__TASK PROMPT__
From the entries below, retype only the lines from the one with "cyan brick C2:C4" through the one with "orange brick I1", exactly as written.
•••
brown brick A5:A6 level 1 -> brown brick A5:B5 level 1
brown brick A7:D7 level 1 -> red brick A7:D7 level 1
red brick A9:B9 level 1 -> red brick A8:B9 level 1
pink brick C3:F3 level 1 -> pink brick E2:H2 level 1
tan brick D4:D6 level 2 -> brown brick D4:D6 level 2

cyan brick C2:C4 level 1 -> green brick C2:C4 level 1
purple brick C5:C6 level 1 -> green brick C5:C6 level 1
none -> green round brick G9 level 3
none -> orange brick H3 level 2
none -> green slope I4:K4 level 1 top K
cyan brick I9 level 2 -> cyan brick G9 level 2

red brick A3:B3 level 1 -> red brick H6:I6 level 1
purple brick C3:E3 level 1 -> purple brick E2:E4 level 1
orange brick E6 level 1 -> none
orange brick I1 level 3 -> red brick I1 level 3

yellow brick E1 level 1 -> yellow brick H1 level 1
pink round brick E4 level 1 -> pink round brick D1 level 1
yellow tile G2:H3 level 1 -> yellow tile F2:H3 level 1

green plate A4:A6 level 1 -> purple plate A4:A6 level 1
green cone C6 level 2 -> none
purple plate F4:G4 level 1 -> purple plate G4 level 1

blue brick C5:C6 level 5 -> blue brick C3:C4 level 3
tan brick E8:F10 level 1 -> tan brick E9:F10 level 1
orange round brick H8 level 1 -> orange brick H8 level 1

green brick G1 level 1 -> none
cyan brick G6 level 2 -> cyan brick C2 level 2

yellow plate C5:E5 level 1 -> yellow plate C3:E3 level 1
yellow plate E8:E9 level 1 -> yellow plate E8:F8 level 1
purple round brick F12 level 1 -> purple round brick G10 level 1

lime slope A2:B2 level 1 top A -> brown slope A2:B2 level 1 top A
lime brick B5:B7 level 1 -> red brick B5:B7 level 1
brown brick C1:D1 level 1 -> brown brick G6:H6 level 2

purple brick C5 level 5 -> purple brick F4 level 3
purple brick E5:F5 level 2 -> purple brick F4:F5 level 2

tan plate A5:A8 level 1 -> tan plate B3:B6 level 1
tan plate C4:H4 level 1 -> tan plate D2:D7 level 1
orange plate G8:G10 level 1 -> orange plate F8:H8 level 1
•••
__EXERCISE RESPONSE__
cyan brick C2:C4 level 1 -> green brick C2:C4 level 1
purple brick C5:C6 level 1 -> green brick C5:C6 level 1
none -> green round brick G9 level 3
none -> orange brick H3 level 2
none -> green slope I4:K4 level 1 top K
cyan brick I9 level 2 -> cyan brick G9 level 2

red brick A3:B3 level 1 -> red brick H6:I6 level 1
purple brick C3:E3 level 1 -> purple brick E2:E4 level 1
orange brick E6 level 1 -> none
orange brick I1 level 3 -> red brick I1 level 3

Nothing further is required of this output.